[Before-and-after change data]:
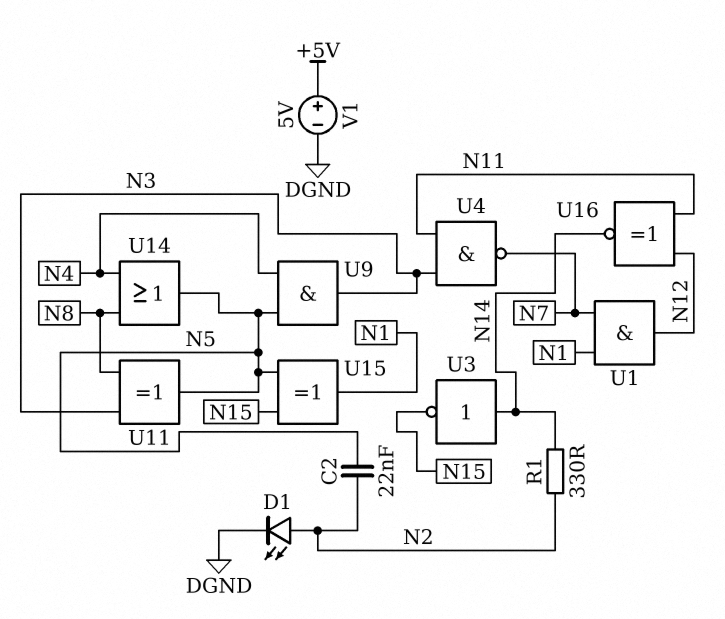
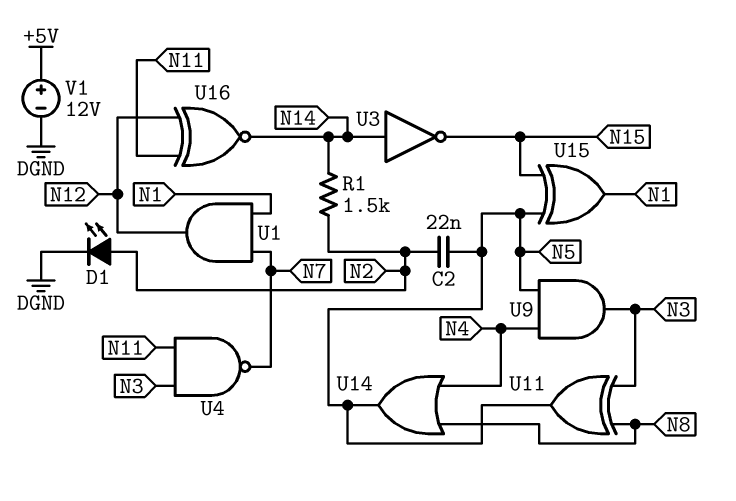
R1: 330 (N2, N14) -> 1.5k (N2, N14)
V1: 5V (plus +5V, minus DGND) -> 12V (plus +5V, minus DGND)

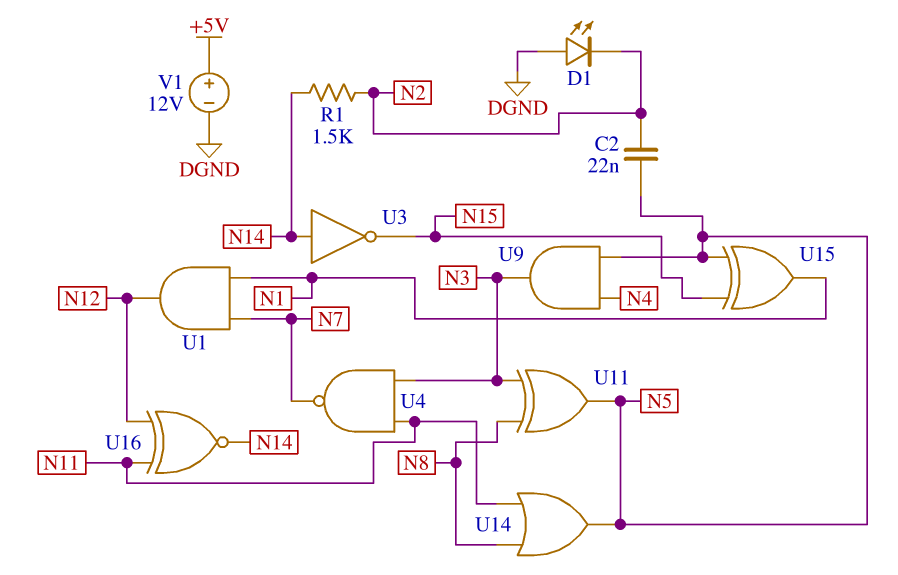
D1: LED (A N2, K DGND) -> LED (A DGND, K N2)
U14: OR (in N4, in N8, out N5) -> OR (in N8, in N11, out N5)

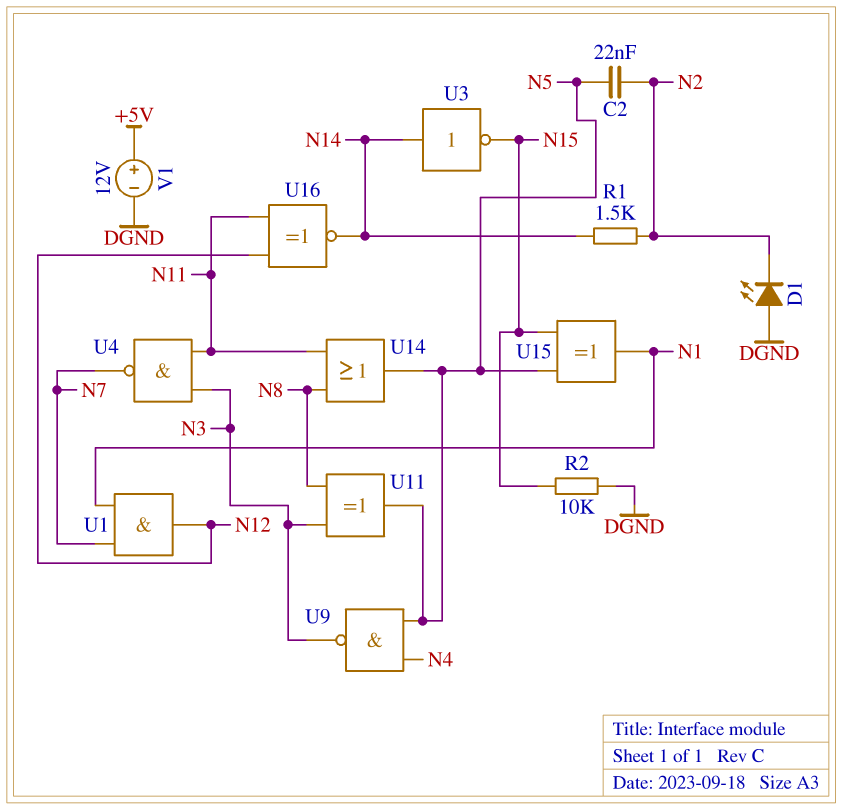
R2: none -> 10k (DGND, N15)
U9: AND (in N4, in N5, out N3) -> NAND (in N4, in N5, out N3)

[Work task]:
Repeat the data word for word; drop the pictures.

[Exercise answer]:
R1: 330 (N2, N14) -> 1.5k (N2, N14)
V1: 5V (plus +5V, minus DGND) -> 12V (plus +5V, minus DGND)

D1: LED (A N2, K DGND) -> LED (A DGND, K N2)
U14: OR (in N4, in N8, out N5) -> OR (in N8, in N11, out N5)

R2: none -> 10k (DGND, N15)
U9: AND (in N4, in N5, out N3) -> NAND (in N4, in N5, out N3)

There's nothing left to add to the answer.